WORK ITEM:
Gather all lines with "magdalena" from the records.

[Stored records]
---------------

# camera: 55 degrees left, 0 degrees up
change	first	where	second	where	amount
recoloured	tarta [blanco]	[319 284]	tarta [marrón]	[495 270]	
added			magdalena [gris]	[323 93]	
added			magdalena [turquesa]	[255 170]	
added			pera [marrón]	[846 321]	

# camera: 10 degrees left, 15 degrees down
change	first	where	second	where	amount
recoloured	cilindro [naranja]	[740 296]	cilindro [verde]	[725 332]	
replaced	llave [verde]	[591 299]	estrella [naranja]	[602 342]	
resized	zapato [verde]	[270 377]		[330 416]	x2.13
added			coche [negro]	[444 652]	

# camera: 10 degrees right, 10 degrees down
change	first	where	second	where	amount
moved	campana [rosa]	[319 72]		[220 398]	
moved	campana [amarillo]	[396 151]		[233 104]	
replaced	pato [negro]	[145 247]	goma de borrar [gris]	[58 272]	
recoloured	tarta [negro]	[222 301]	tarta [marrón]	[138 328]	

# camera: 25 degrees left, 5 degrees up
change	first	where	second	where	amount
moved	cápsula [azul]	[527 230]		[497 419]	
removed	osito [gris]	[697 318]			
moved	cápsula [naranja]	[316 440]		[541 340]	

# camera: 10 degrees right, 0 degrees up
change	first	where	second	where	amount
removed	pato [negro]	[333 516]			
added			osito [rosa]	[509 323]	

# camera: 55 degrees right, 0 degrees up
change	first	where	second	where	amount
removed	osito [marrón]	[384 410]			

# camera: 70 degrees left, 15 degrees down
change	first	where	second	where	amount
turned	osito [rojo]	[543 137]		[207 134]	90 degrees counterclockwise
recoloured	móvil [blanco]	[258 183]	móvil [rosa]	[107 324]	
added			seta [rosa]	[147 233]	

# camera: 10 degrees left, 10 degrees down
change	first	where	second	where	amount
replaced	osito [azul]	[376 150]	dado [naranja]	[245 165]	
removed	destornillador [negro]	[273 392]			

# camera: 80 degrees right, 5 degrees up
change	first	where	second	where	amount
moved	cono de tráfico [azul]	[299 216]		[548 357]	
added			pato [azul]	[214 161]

---------------

SOLUTION TO THE EXERCISE:
added			magdalena [gris]	[323 93]	
added			magdalena [turquesa]	[255 170]	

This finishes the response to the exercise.